### Exercise description
Only the lines below starting at the one containing "camera: 60 degrees right, 10 degrees down" and ending at the one containing "(374, 400) = (381, 480): yellow" belong in the answer, each copied exactly.

### Given entries
╭──
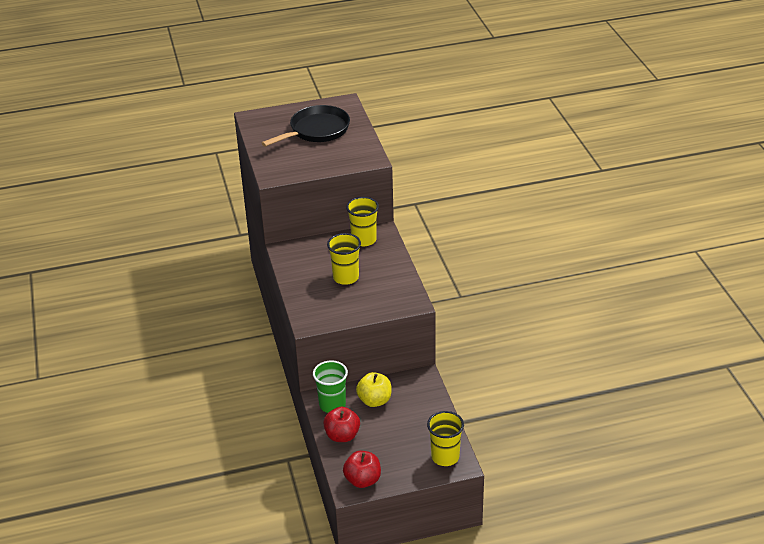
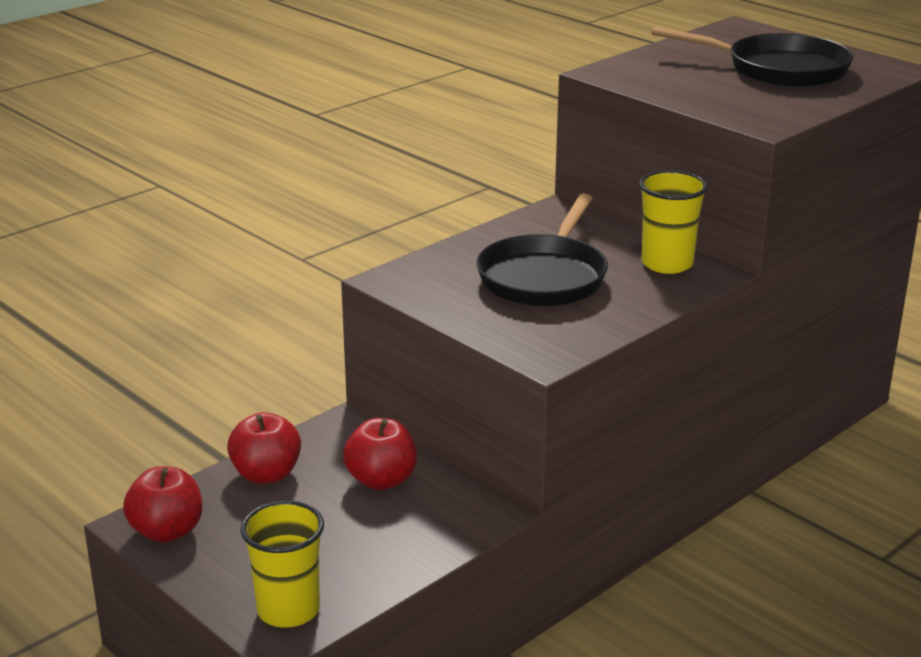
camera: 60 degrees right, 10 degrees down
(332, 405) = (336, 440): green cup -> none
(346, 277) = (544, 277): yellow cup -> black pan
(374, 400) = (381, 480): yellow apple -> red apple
╰──
╭──
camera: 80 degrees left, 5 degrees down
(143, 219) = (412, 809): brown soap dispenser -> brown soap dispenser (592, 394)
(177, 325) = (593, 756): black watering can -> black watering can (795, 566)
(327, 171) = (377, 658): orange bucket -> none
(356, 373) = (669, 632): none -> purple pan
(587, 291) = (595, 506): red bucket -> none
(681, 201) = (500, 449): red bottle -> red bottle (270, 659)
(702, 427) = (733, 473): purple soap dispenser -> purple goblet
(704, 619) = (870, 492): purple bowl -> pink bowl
╰──
╭──
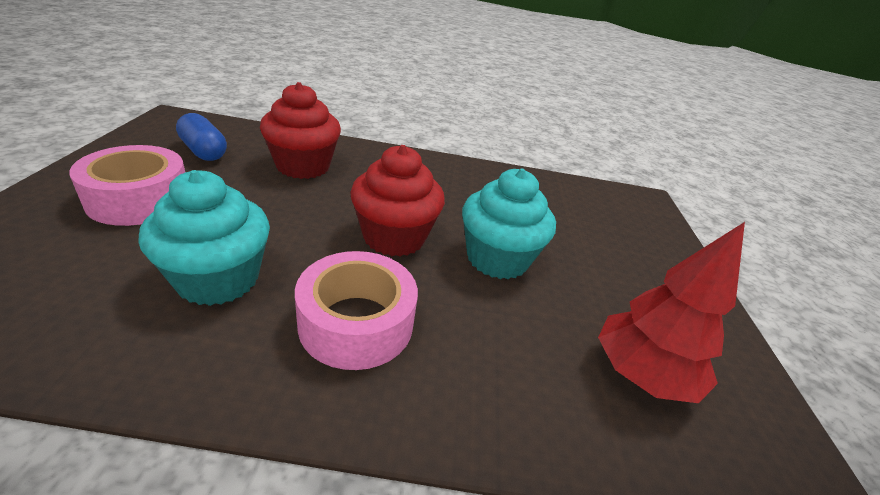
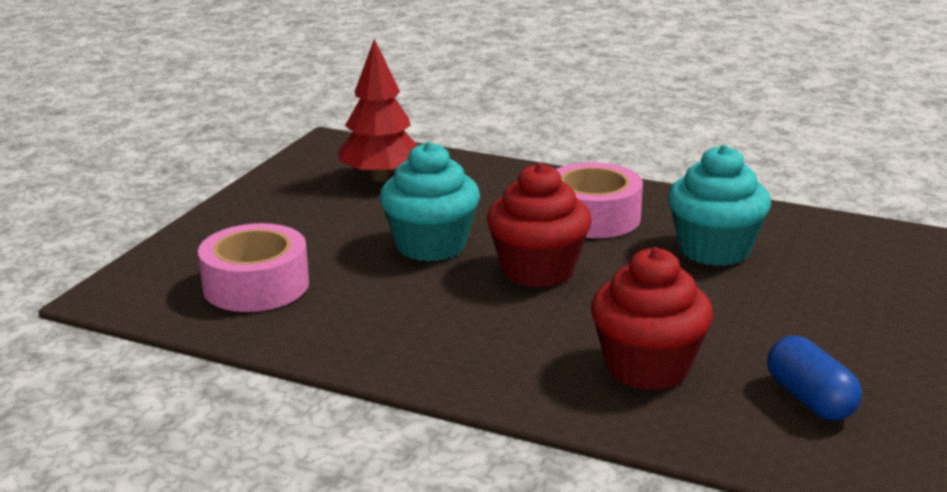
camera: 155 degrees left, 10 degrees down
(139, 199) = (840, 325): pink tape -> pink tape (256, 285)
╰──
### Result for this exercise
camera: 60 degrees right, 10 degrees down
(332, 405) = (336, 440): green cup -> none
(346, 277) = (544, 277): yellow cup -> black pan
(374, 400) = (381, 480): yellow apple -> red apple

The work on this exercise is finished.